TASK STATEMENT ▸ Look in the data below for the line that contains "orange brick A3". Copy that line and the remaining lines exactly.

DATA PROVIDED ▸
# # #

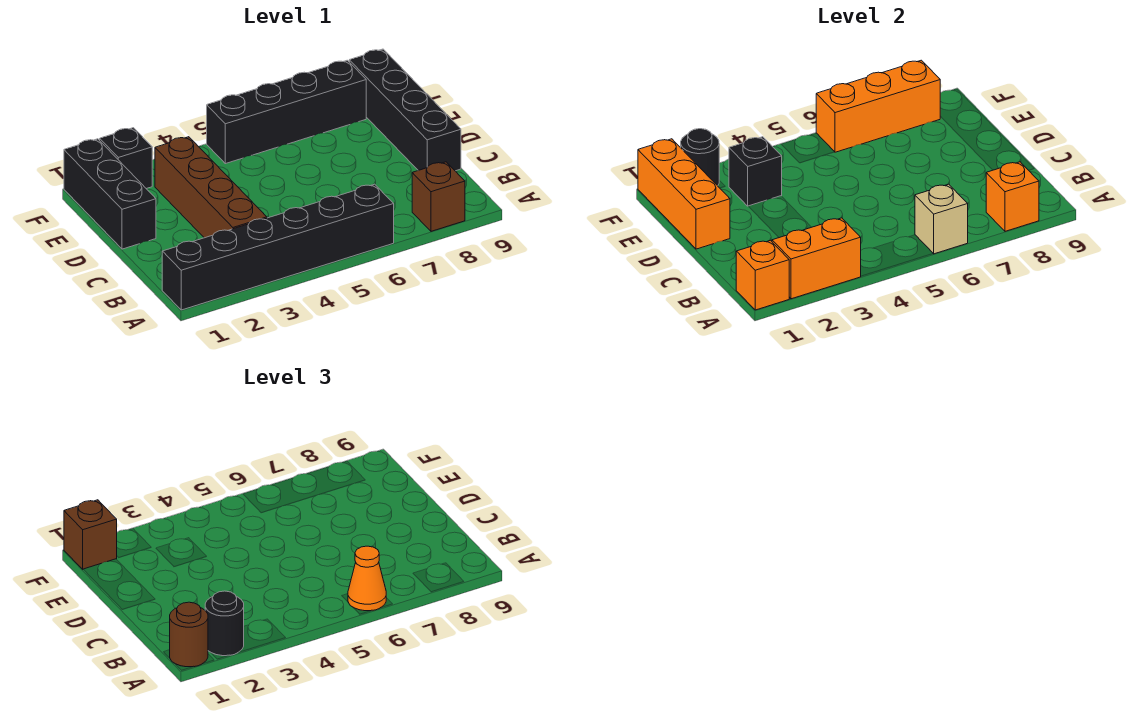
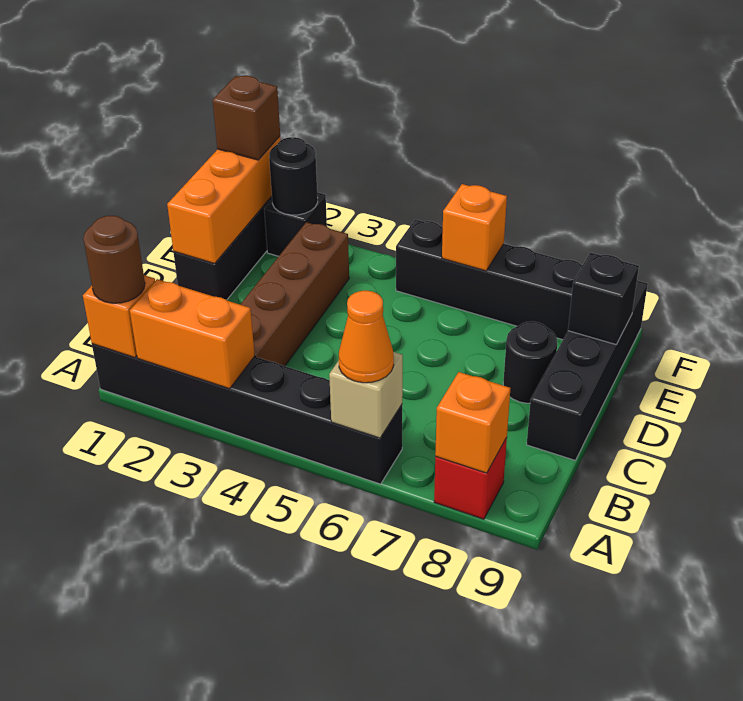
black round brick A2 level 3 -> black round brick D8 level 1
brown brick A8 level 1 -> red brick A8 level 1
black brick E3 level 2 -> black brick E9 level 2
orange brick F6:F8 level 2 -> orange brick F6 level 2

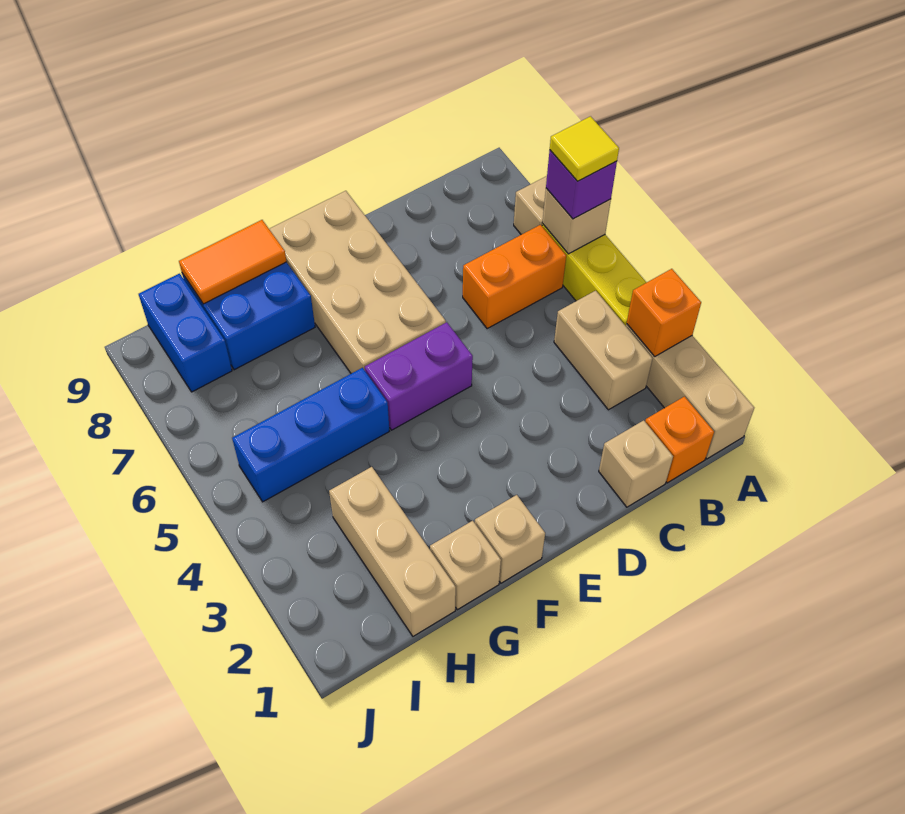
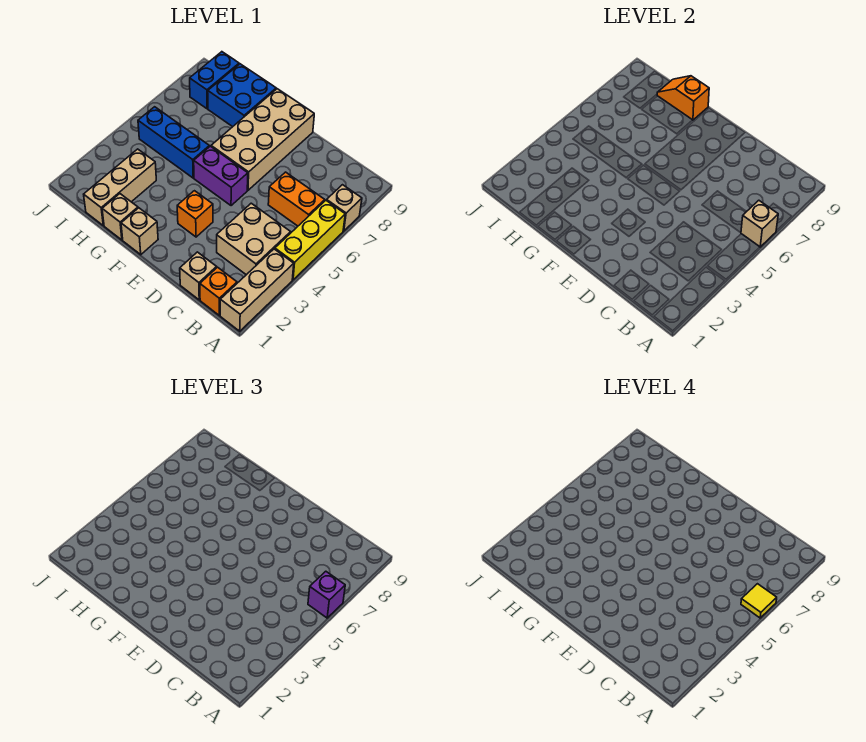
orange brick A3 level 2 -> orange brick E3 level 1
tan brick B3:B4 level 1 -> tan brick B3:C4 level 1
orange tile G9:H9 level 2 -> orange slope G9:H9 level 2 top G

# # #

RESULT ▸
orange brick A3 level 2 -> orange brick E3 level 1
tan brick B3:B4 level 1 -> tan brick B3:C4 level 1
orange tile G9:H9 level 2 -> orange slope G9:H9 level 2 top G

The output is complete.